-- SOURCE INFORMATION follows --

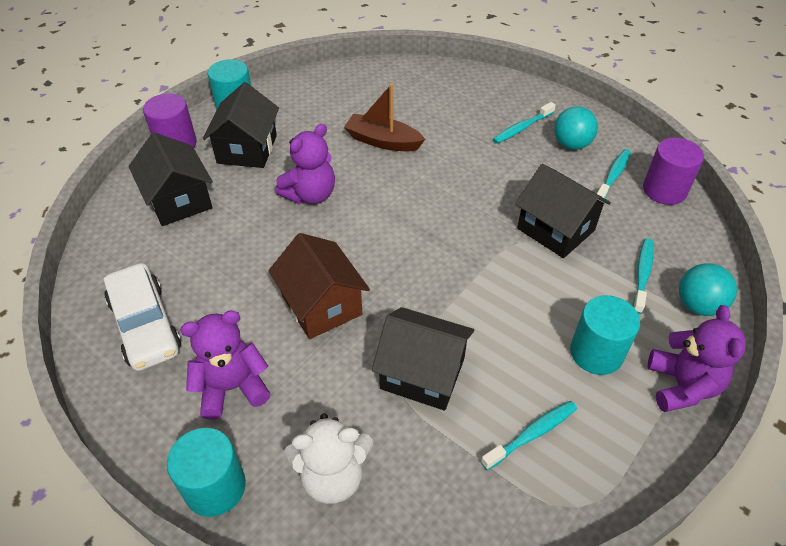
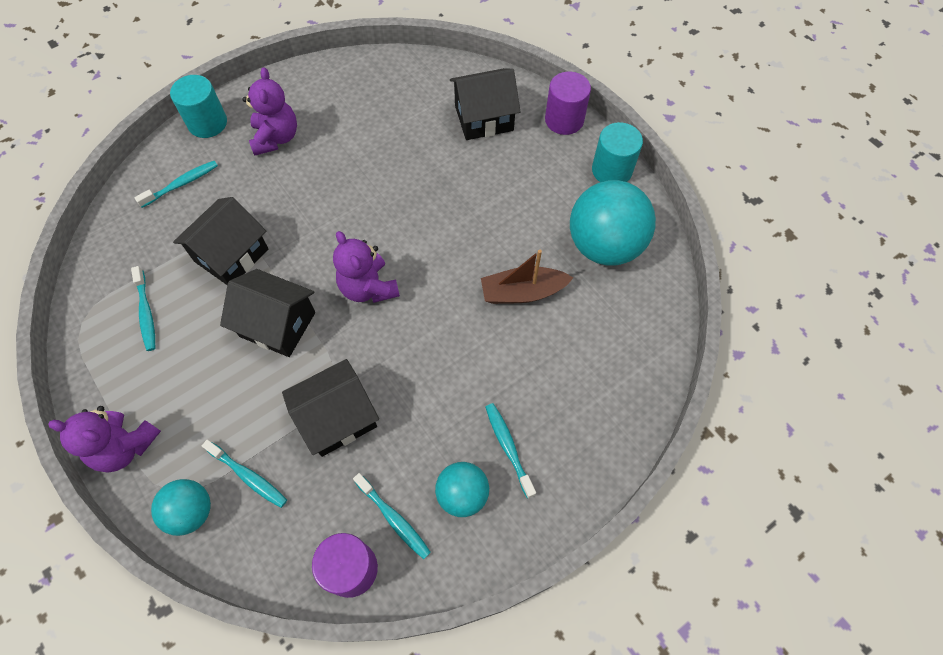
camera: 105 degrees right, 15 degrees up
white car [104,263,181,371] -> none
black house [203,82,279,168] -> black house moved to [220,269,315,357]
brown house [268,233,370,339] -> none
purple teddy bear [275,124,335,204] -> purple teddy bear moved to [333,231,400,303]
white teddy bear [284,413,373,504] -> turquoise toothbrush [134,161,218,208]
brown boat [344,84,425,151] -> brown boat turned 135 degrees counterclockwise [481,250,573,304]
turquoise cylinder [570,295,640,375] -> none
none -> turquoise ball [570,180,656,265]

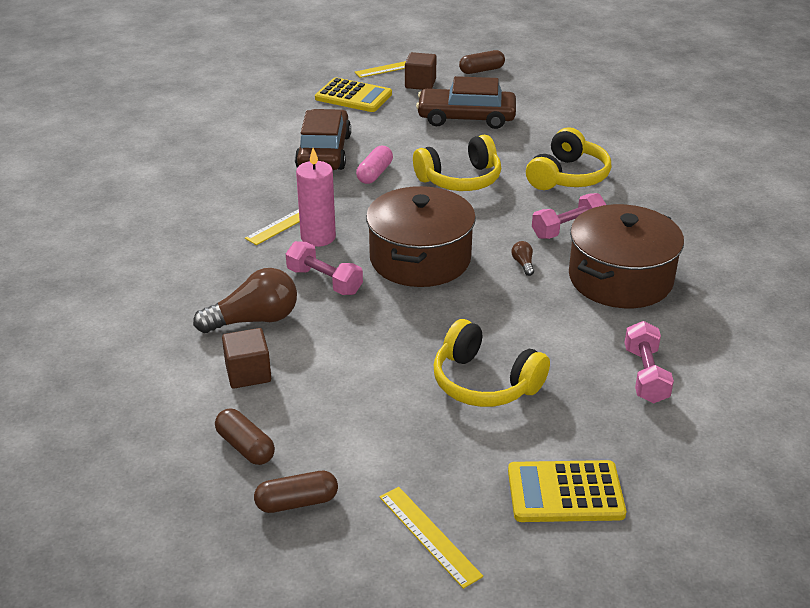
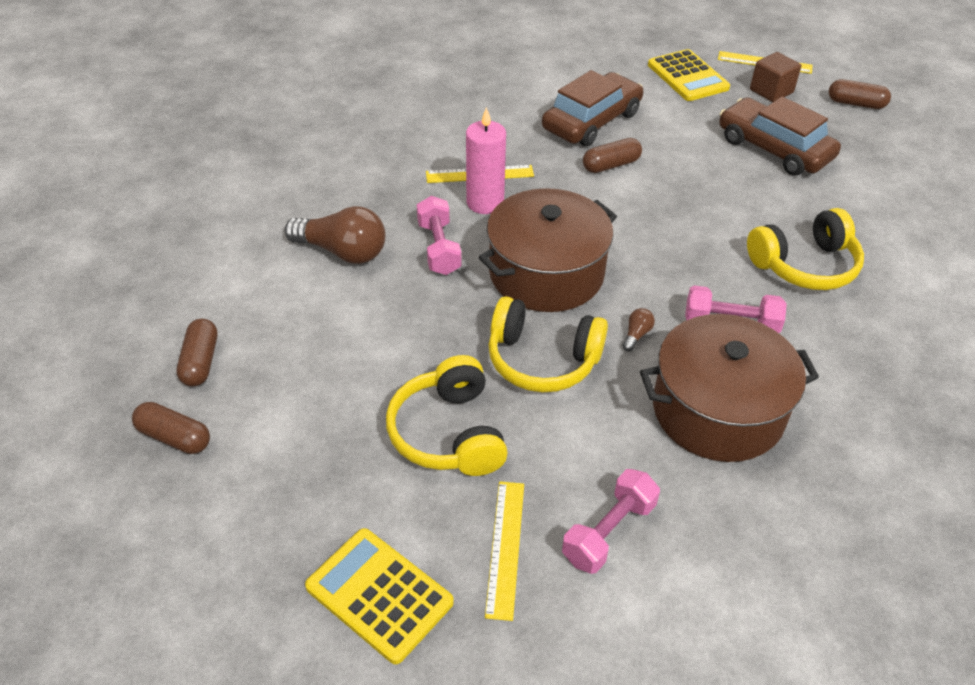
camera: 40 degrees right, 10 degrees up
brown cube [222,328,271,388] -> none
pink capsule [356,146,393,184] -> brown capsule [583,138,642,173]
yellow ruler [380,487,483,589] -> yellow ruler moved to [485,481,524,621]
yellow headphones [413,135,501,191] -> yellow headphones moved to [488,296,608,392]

-- SOURCE INFORMATION concluded --

TRY IT » What's needed is an exact copy of every entry, free of pictures.

ANSWER FOR THE TASK »
camera: 105 degrees right, 15 degrees up
white car [104,263,181,371] -> none
black house [203,82,279,168] -> black house moved to [220,269,315,357]
brown house [268,233,370,339] -> none
purple teddy bear [275,124,335,204] -> purple teddy bear moved to [333,231,400,303]
white teddy bear [284,413,373,504] -> turquoise toothbrush [134,161,218,208]
brown boat [344,84,425,151] -> brown boat turned 135 degrees counterclockwise [481,250,573,304]
turquoise cylinder [570,295,640,375] -> none
none -> turquoise ball [570,180,656,265]

camera: 40 degrees right, 10 degrees up
brown cube [222,328,271,388] -> none
pink capsule [356,146,393,184] -> brown capsule [583,138,642,173]
yellow ruler [380,487,483,589] -> yellow ruler moved to [485,481,524,621]
yellow headphones [413,135,501,191] -> yellow headphones moved to [488,296,608,392]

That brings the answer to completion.